[Information shown]
________

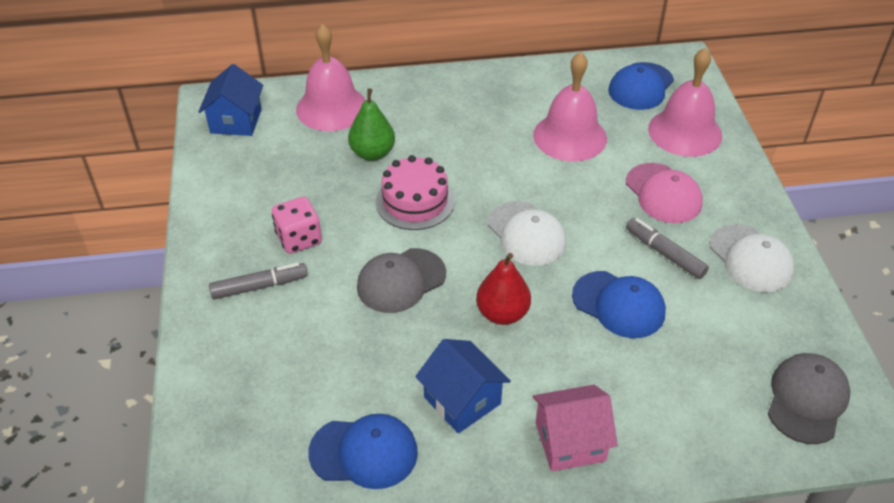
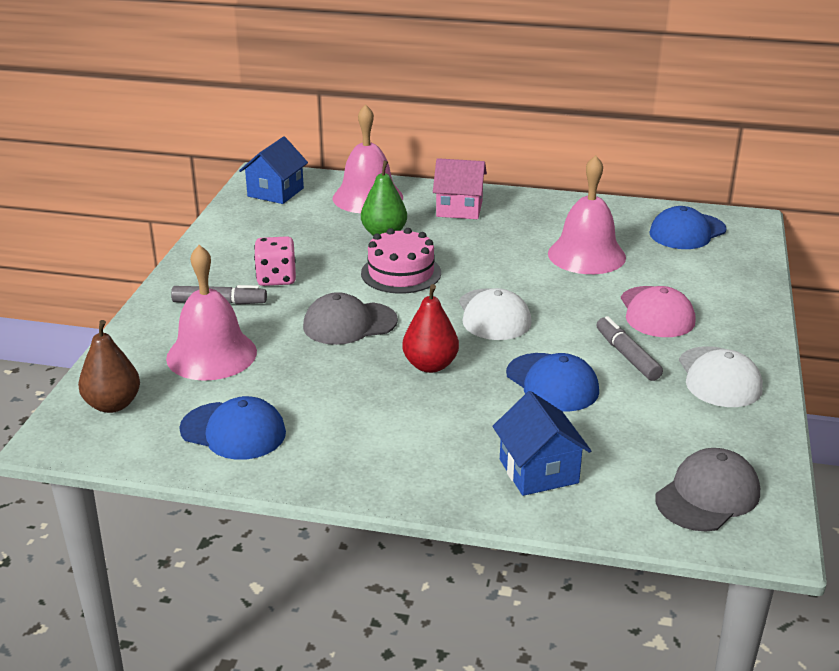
camera: 20 degrees right, 15 degrees down
(225, 454) = (113, 405): none -> brown pear
(462, 400) = (349, 417): blue house -> blue house (538, 471)
(570, 441) = (433, 469): pink house -> pink house (459, 208)
(685, 132) = (712, 272): pink bell -> pink bell (211, 354)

________

[Task to complete] Your task is to repeat the data above exactly while excluding the pictures.

[Finished exercise]
camera: 20 degrees right, 15 degrees down
(225, 454) = (113, 405): none -> brown pear
(462, 400) = (349, 417): blue house -> blue house (538, 471)
(570, 441) = (433, 469): pink house -> pink house (459, 208)
(685, 132) = (712, 272): pink bell -> pink bell (211, 354)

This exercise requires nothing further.